Task directions:
Go line by line through the entries below and copy those containing the string "brush".

______

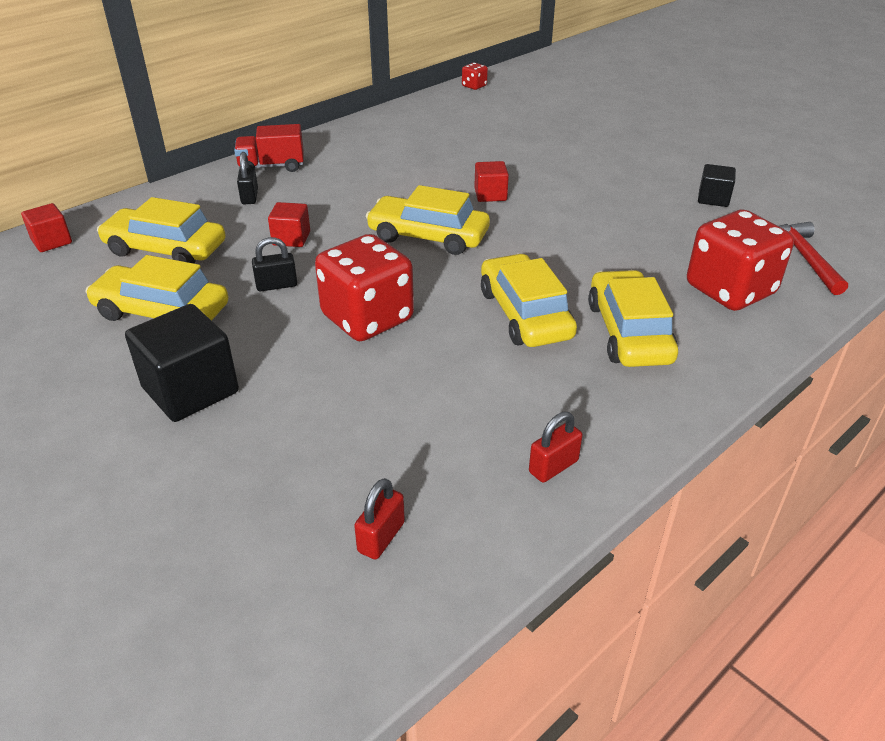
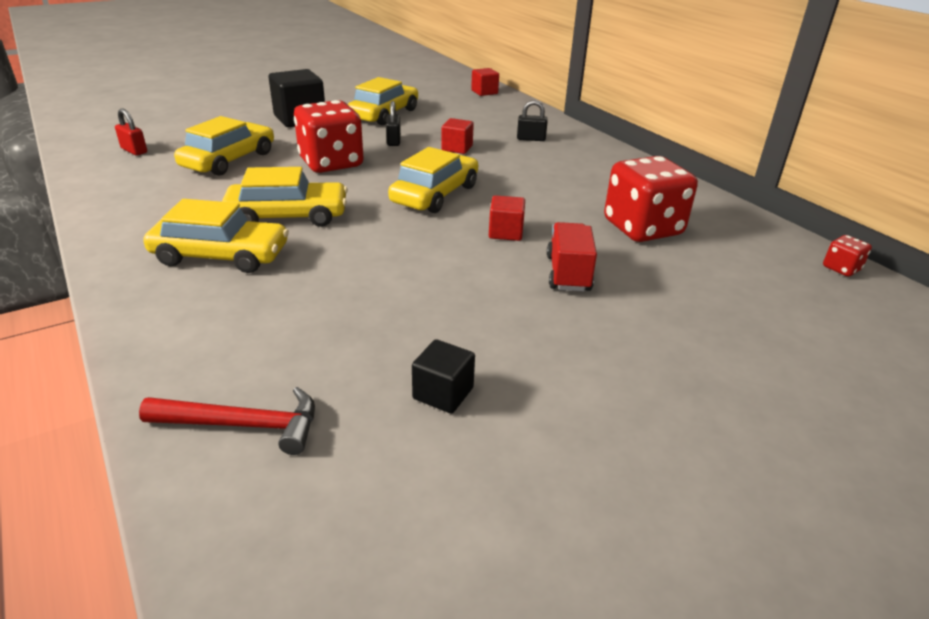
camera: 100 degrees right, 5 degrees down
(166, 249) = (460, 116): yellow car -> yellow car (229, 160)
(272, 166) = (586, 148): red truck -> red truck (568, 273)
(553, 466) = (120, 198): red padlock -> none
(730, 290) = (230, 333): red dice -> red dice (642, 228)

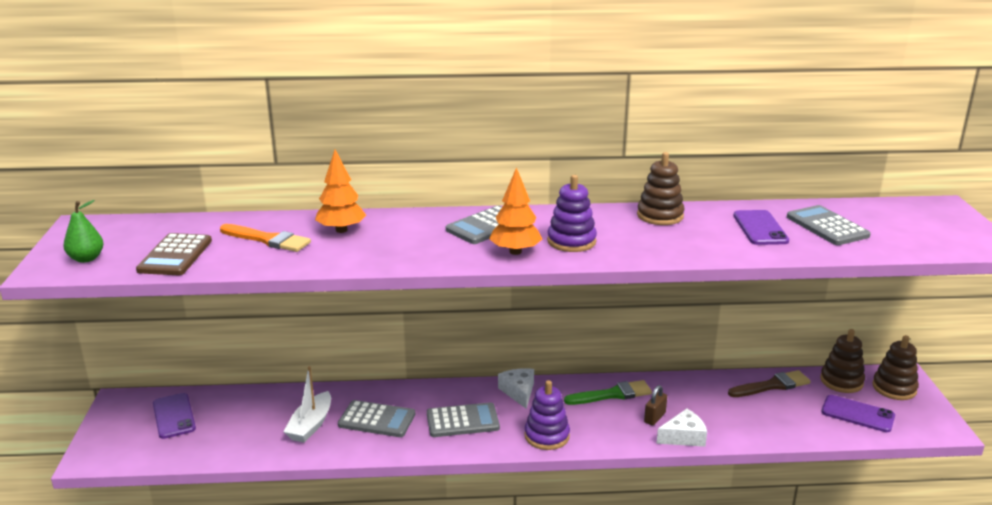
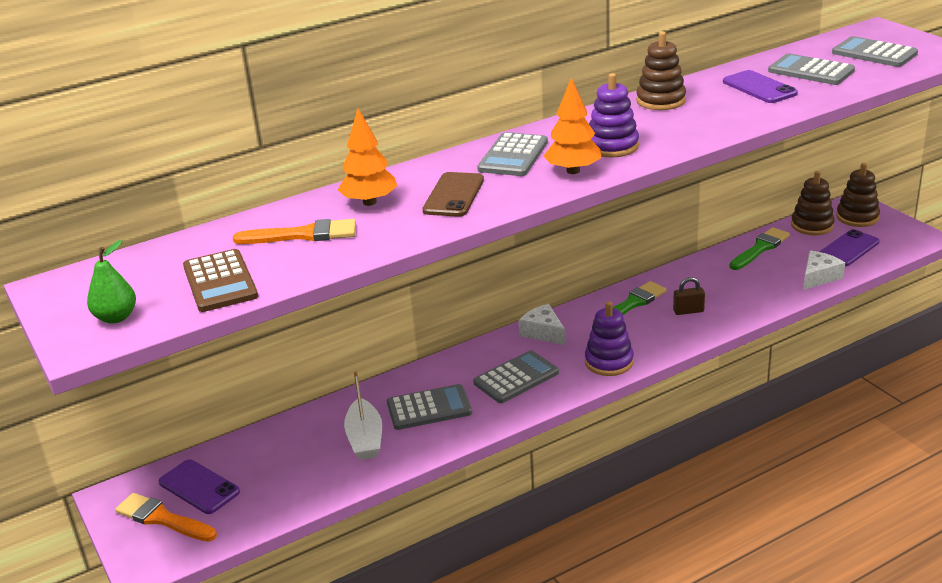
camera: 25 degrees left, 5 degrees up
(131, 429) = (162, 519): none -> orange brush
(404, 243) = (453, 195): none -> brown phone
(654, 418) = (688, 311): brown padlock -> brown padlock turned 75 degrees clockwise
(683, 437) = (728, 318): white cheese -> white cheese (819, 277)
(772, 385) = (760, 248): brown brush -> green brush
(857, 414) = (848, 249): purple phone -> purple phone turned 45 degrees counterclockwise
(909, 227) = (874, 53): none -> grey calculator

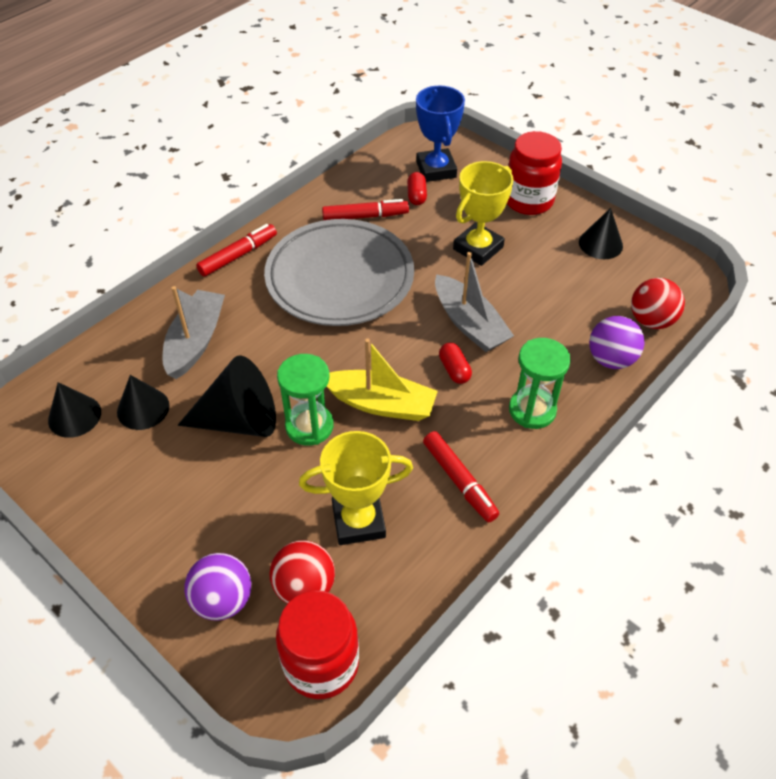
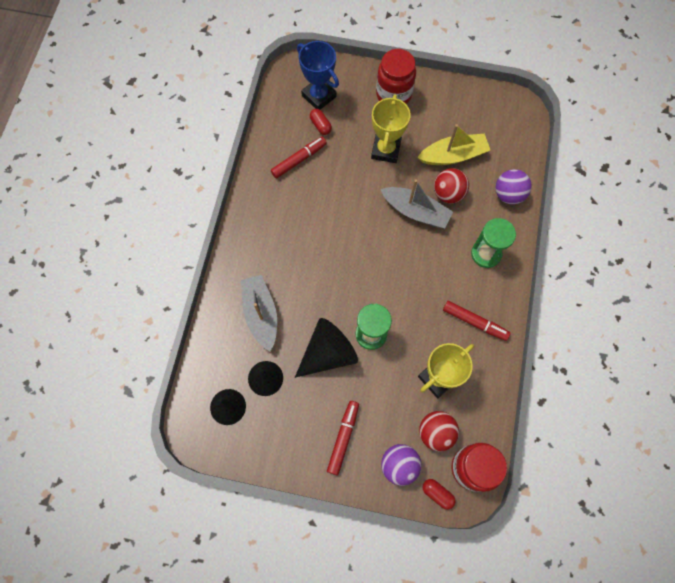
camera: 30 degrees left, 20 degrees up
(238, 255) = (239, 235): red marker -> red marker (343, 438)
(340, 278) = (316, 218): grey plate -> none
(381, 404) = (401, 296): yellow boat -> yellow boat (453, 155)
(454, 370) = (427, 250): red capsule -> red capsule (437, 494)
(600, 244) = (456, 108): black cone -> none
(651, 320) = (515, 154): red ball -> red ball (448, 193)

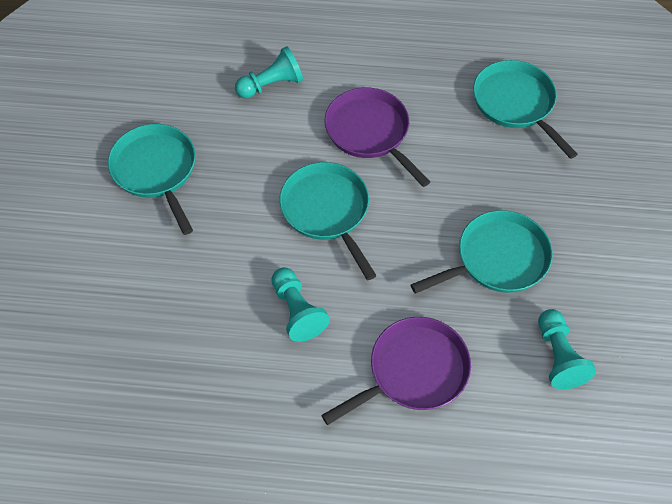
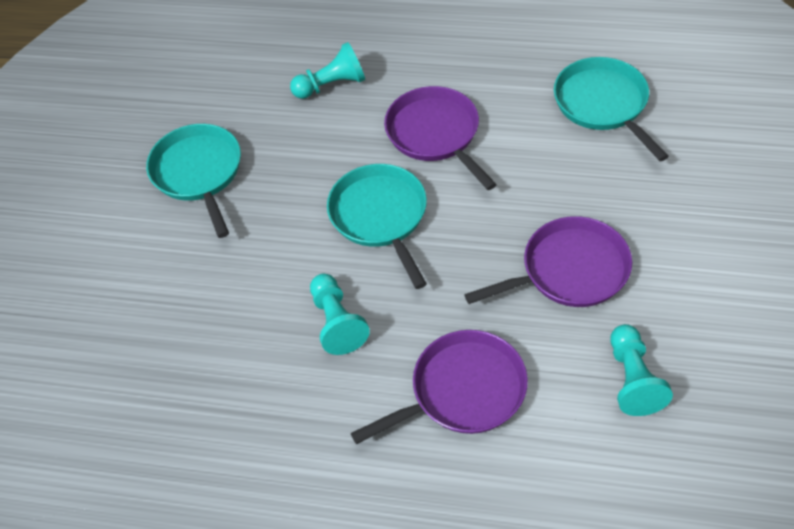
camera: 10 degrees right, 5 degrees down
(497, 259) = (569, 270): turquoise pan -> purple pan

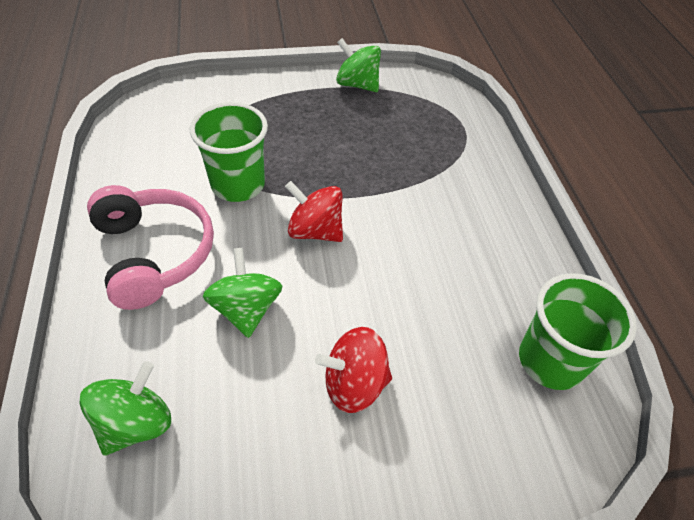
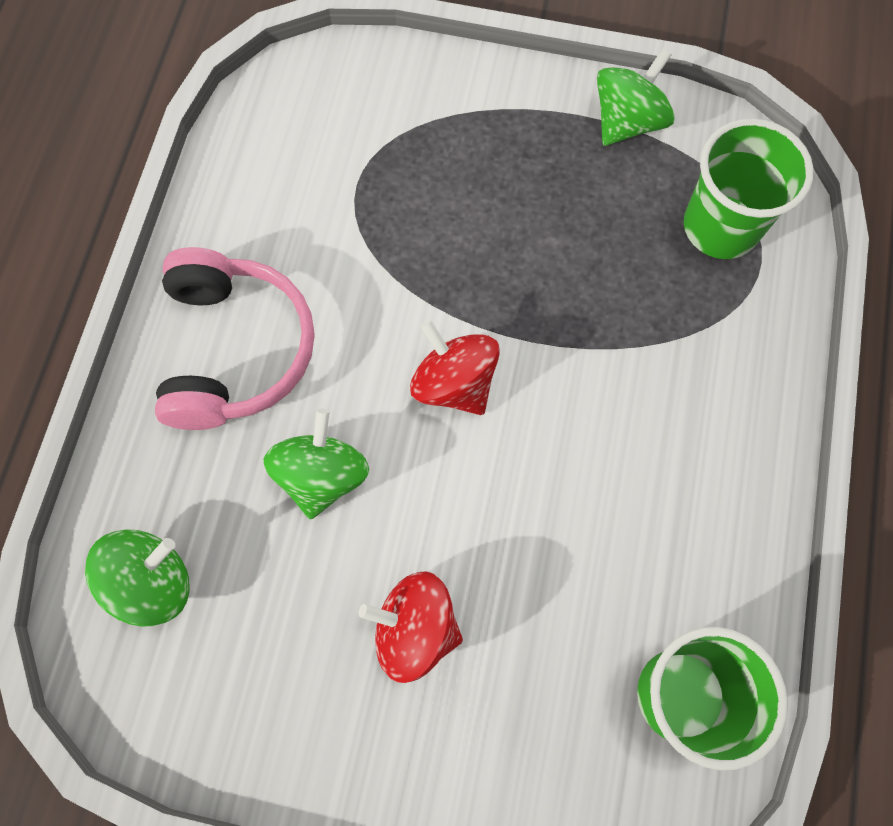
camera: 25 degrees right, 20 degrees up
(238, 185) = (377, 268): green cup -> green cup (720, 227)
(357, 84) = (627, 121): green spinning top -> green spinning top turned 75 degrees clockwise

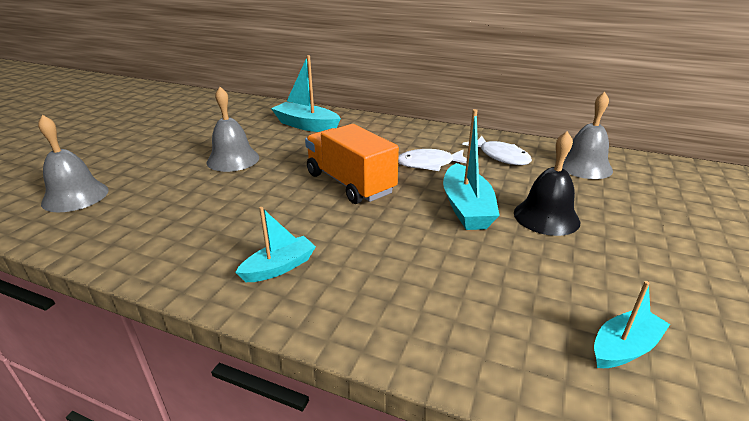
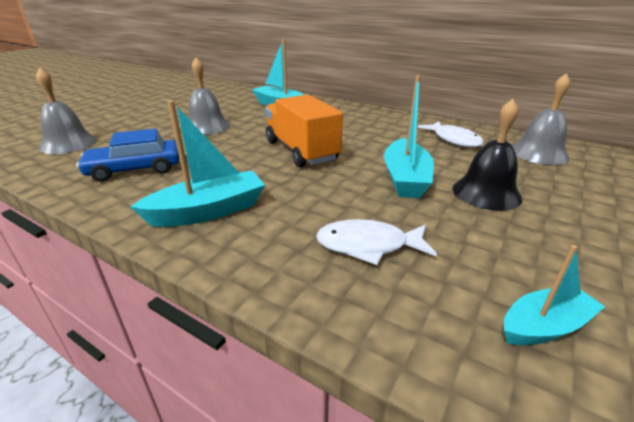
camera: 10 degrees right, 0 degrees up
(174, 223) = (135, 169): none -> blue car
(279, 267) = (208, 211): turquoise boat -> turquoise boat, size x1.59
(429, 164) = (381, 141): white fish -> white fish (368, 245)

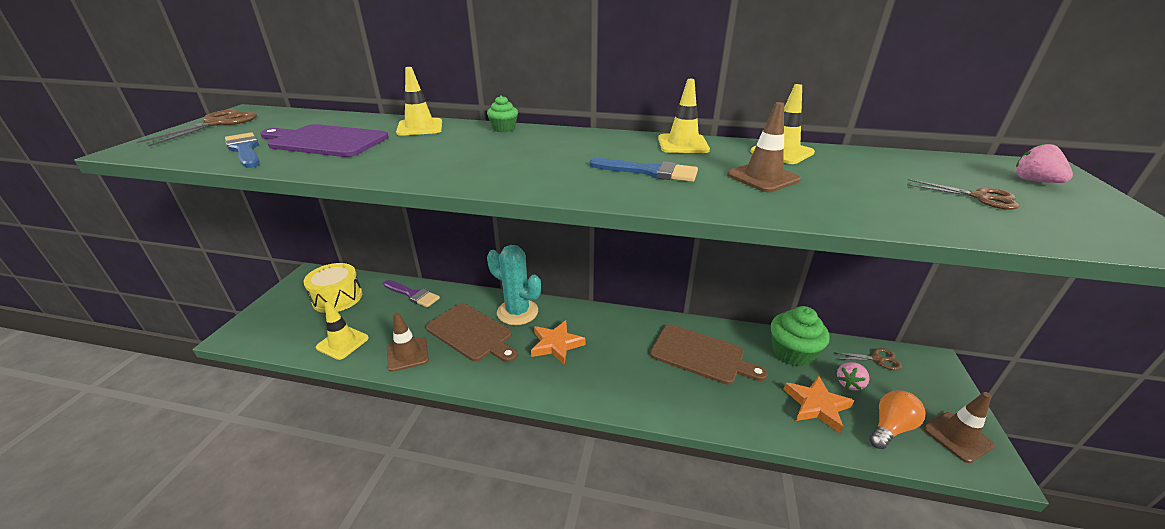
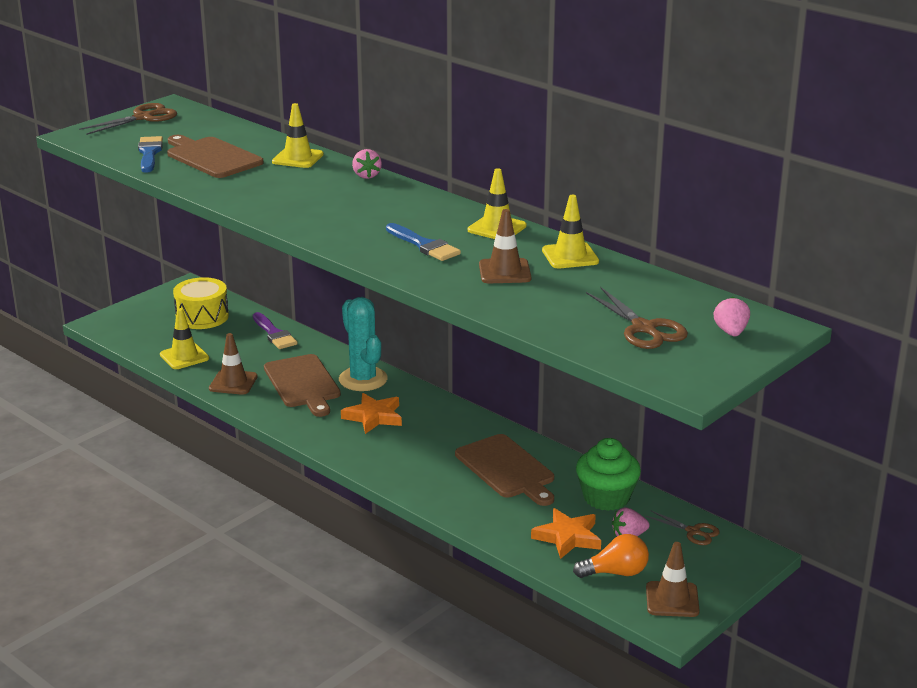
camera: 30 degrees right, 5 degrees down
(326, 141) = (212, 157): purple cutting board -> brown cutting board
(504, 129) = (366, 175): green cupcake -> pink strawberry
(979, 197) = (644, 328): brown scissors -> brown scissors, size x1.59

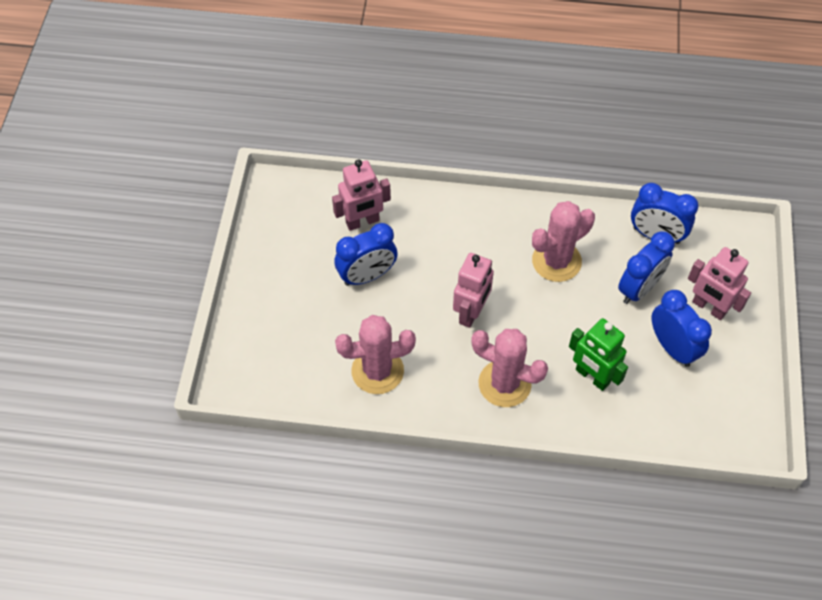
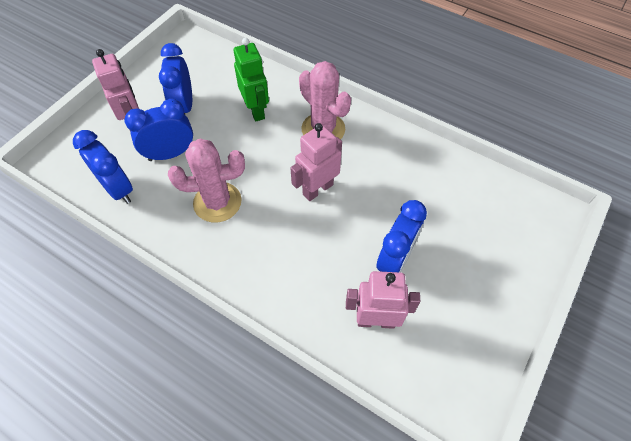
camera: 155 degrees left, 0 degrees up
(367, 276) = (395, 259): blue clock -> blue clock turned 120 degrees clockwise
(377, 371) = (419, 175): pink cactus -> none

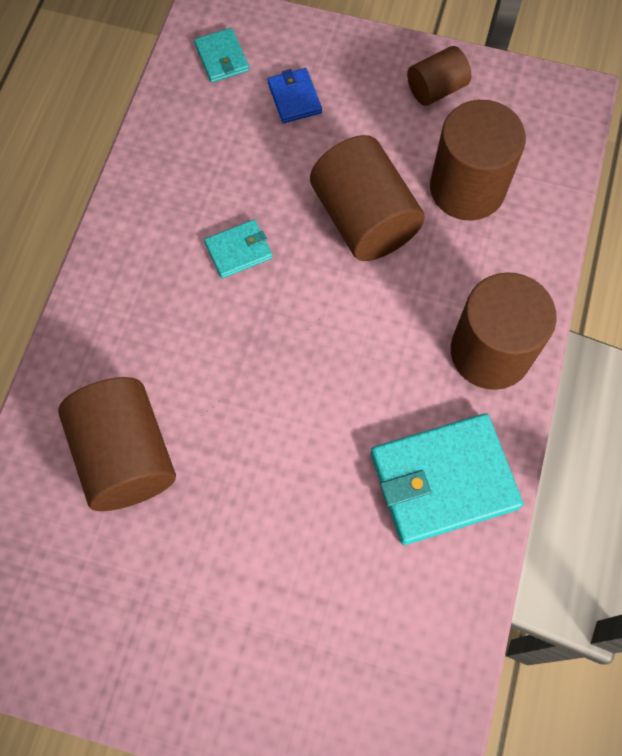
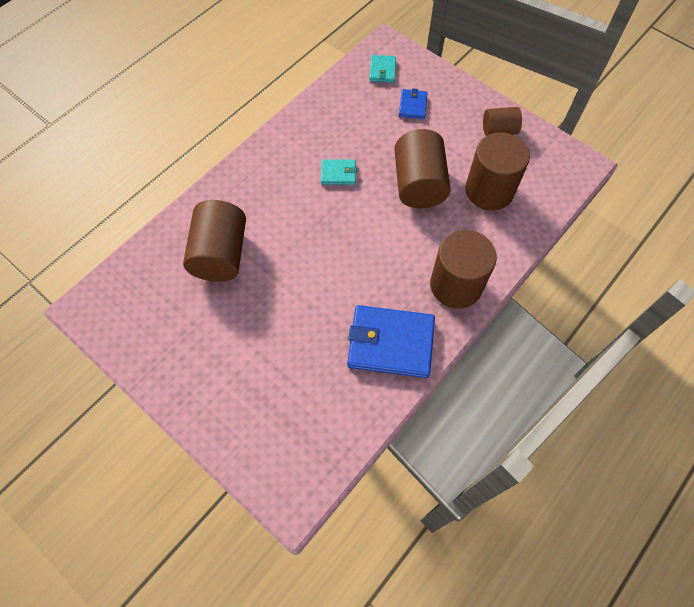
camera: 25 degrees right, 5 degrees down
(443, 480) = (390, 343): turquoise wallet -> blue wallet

______

Solution for this exercise:
(131, 429) = (162, 519): none -> orange brush
(772, 385) = (760, 248): brown brush -> green brush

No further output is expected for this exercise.